WHAT THE TASK REQUIRES: While copying the entries exactly, leave out each picture they contain.

DATA FOR THE TASK:
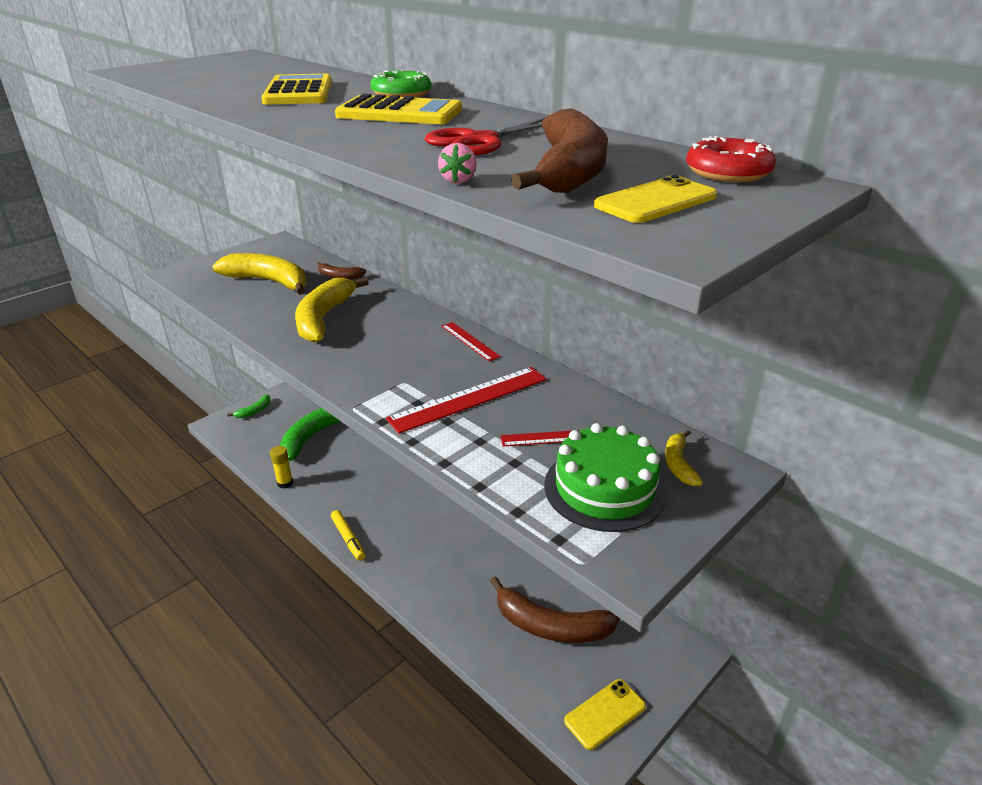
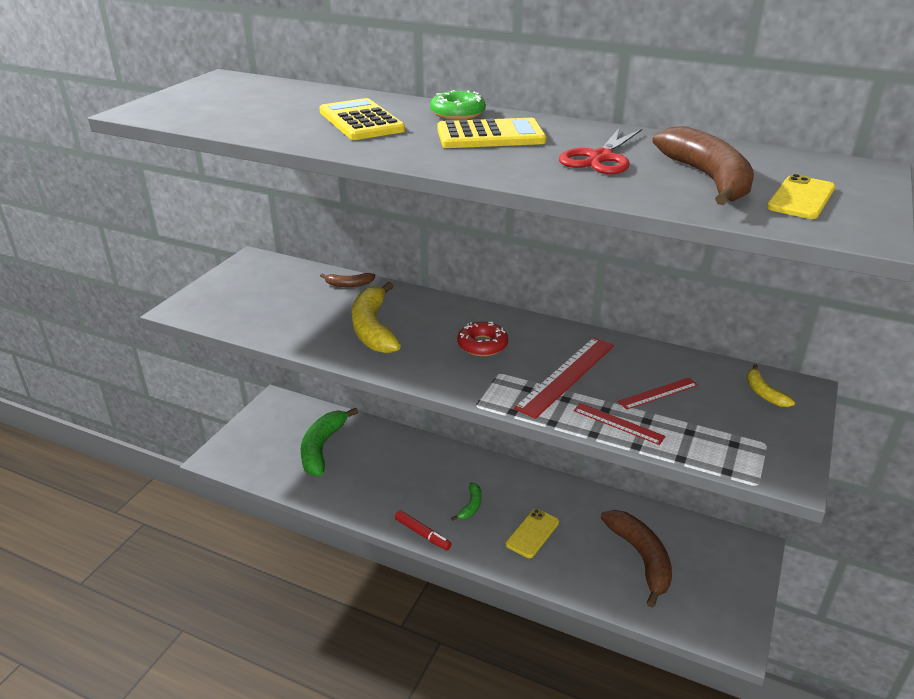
camera: 20 degrees left, 0 degrees up
yellow banana [212,253,307,295] -> none
green banana [227,394,270,418] -> green banana moved to [451,483,481,521]
yellow glue stick [270,446,293,489] -> none
yellow marker [331,510,366,561] -> red marker [395,510,452,551]
pink strawberry [438,143,477,184] -> none
red ruler [442,322,501,361] -> red ruler moved to [573,403,666,445]
brown banana [490,576,620,643] -> brown banana turned 105 degrees counterclockwise [601,510,672,608]
green cake [544,423,667,532] -> none
yellow phone [564,679,646,750] -> yellow phone moved to [506,509,559,558]
red donut [686,136,776,182] -> red donut moved to [457,322,508,356]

EXPECTED ANSWER:
camera: 20 degrees left, 0 degrees up
yellow banana [212,253,307,295] -> none
green banana [227,394,270,418] -> green banana moved to [451,483,481,521]
yellow glue stick [270,446,293,489] -> none
yellow marker [331,510,366,561] -> red marker [395,510,452,551]
pink strawberry [438,143,477,184] -> none
red ruler [442,322,501,361] -> red ruler moved to [573,403,666,445]
brown banana [490,576,620,643] -> brown banana turned 105 degrees counterclockwise [601,510,672,608]
green cake [544,423,667,532] -> none
yellow phone [564,679,646,750] -> yellow phone moved to [506,509,559,558]
red donut [686,136,776,182] -> red donut moved to [457,322,508,356]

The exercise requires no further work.